* _Try it_
Go through the lines below and count those that contain "plate"; the number is all that should be returned.

* _Source data_
════════
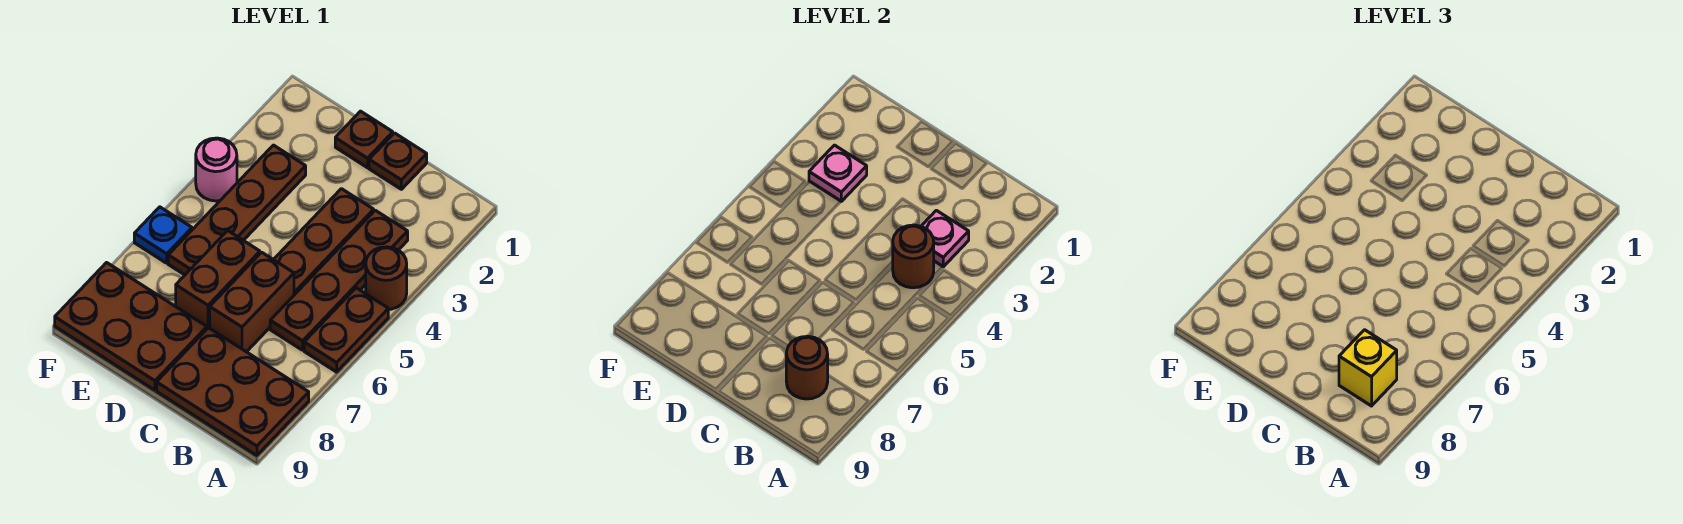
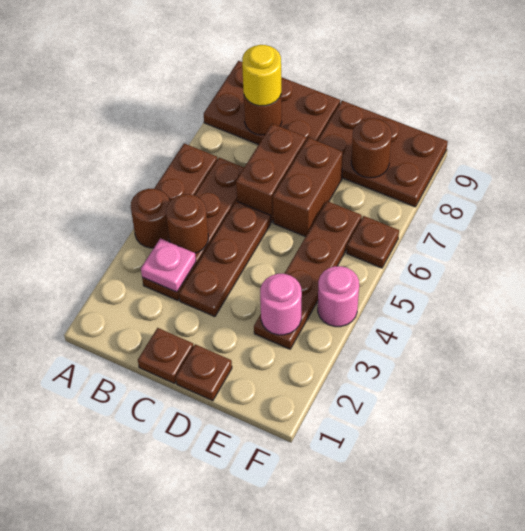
yellow brick B8 level 3 -> yellow round brick B8 level 3
pink plate E3 level 2 -> pink round brick E3 level 2
none -> brown round brick E8 level 2
blue plate F6 level 1 -> brown plate F6 level 1

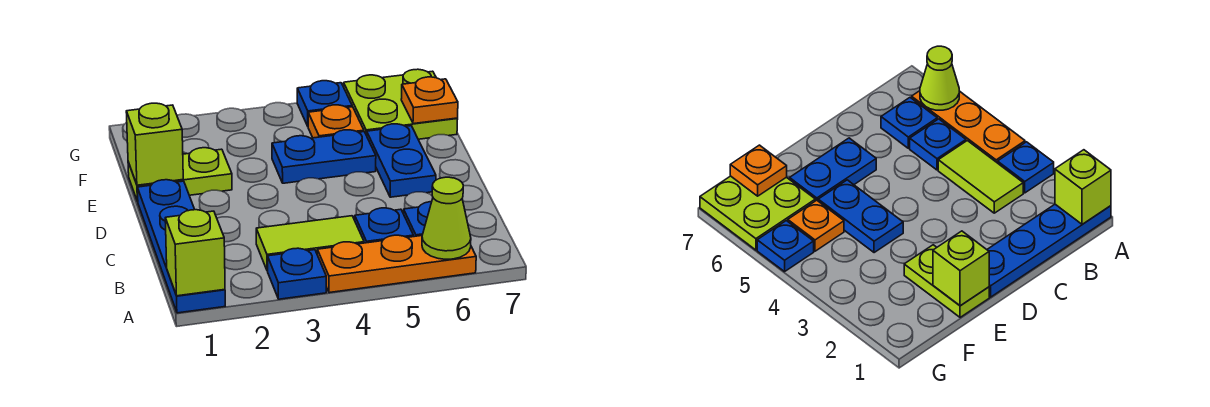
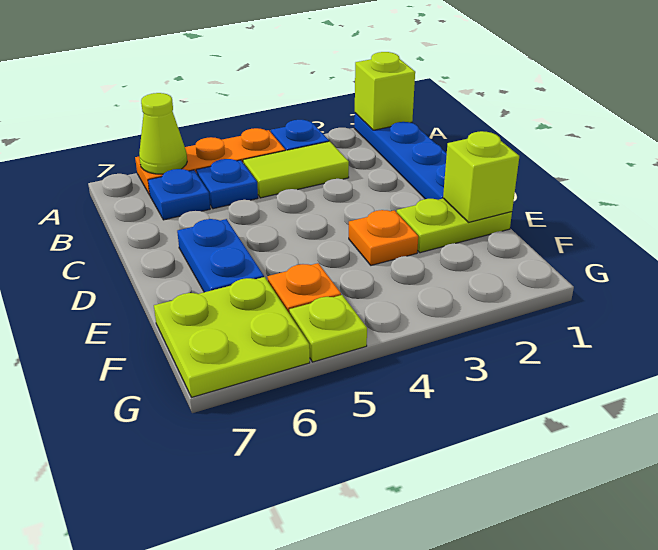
blue plate E4:E5 level 1 -> none
orange plate F7 level 2 -> orange plate E3 level 1
blue plate G5 level 1 -> lime plate G5 level 1

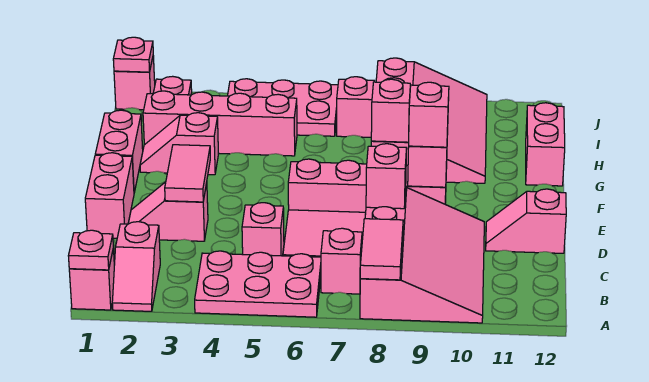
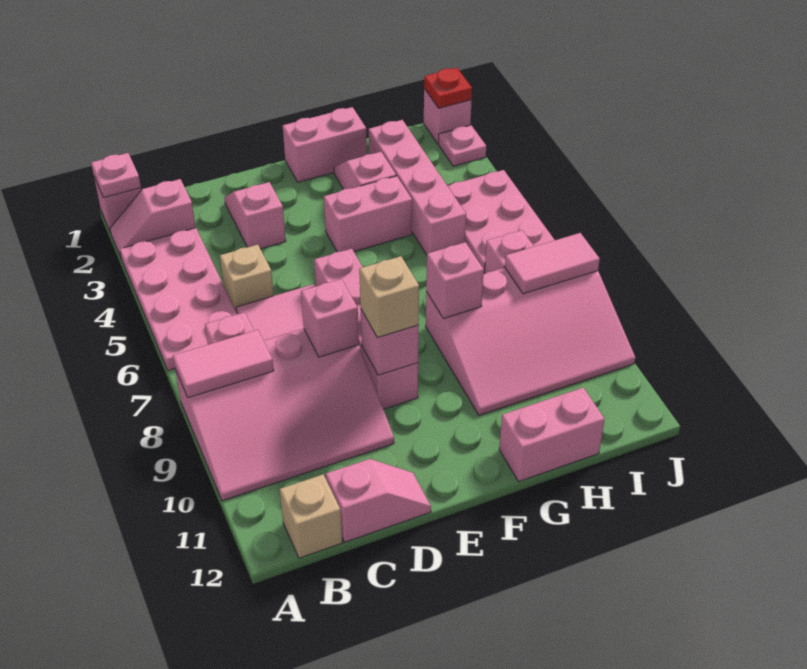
pink plate A4:B6 level 1 -> pink plate A3:B6 level 1
none -> tan brick B12 level 1
pink brick C5 level 1 -> tan brick C5 level 1
pink brick D1:E1 level 1 -> pink brick F4:G4 level 1
pink tile D3:E3 level 2 -> pink tile I8:J8 level 2
pink slope D11:D12 level 1 top 12 -> pink slope C12:D12 level 1 top C
pink brick E9 level 3 -> tan brick E9 level 3
pink plate J1 level 2 -> red plate J1 level 2

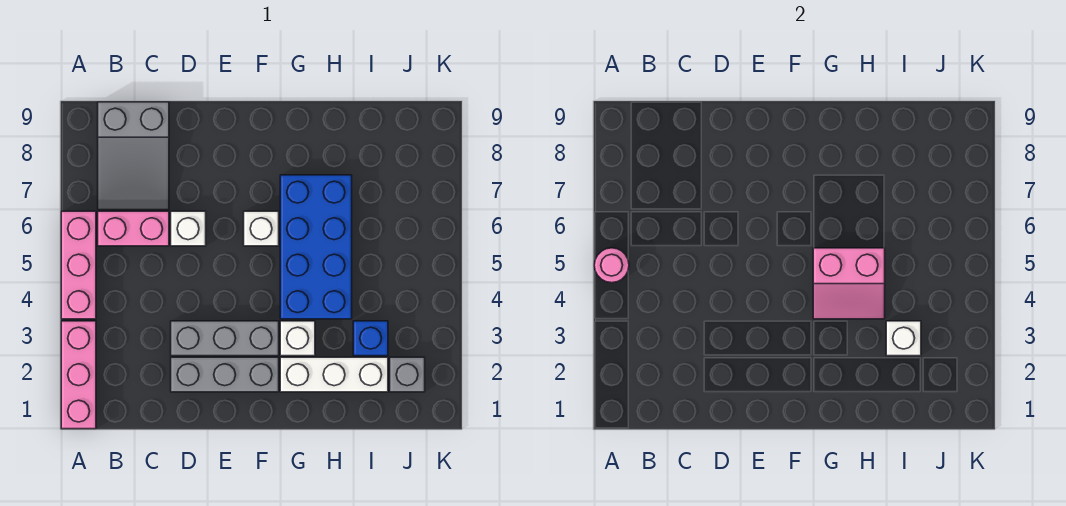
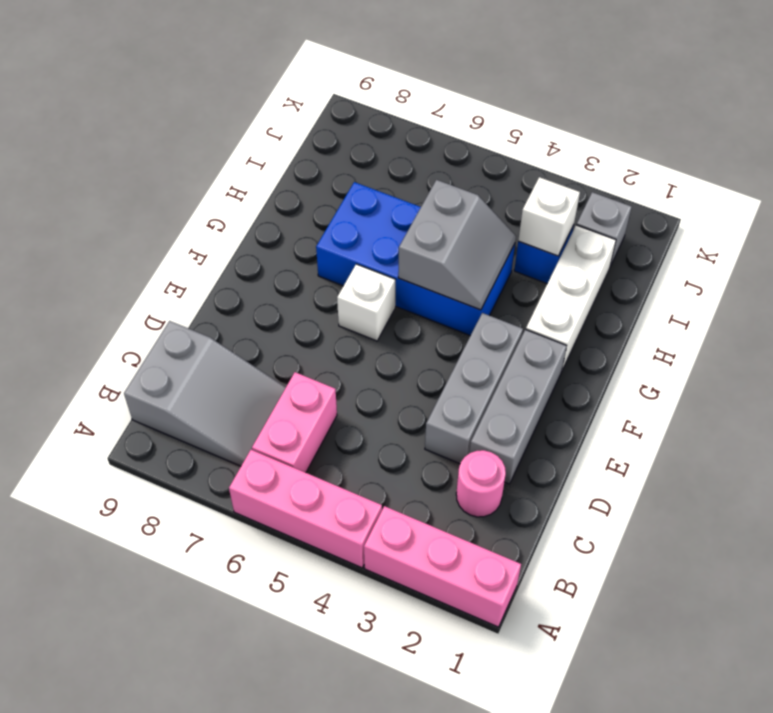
pink round brick A5 level 2 -> pink round brick C2 level 1
white brick D6 level 1 -> none
white brick G3 level 1 -> none
pink slope G4:H5 level 2 top 5 -> grey slope G4:H5 level 2 top 5

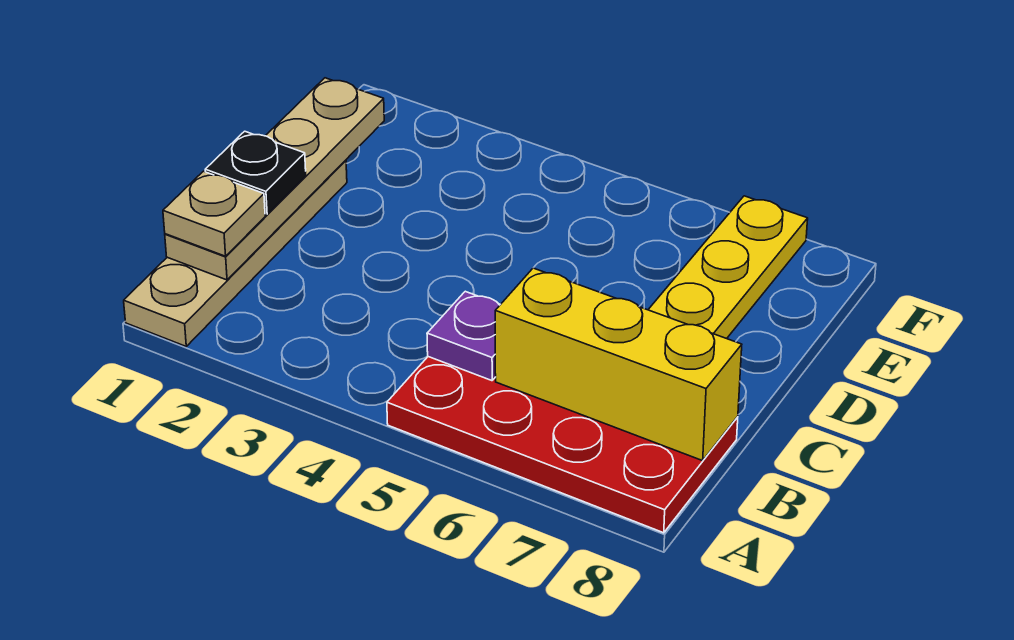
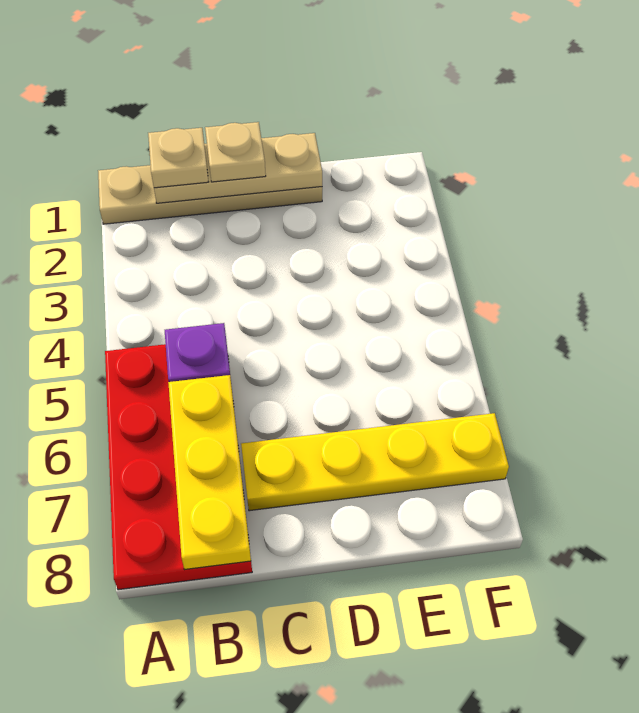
tan plate B1:E1 level 2 -> tan plate B1:D1 level 2
yellow brick B6:B8 level 2 -> yellow plate B6:B8 level 2
black plate C1 level 3 -> tan plate C1 level 3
════════
* _Written response_
10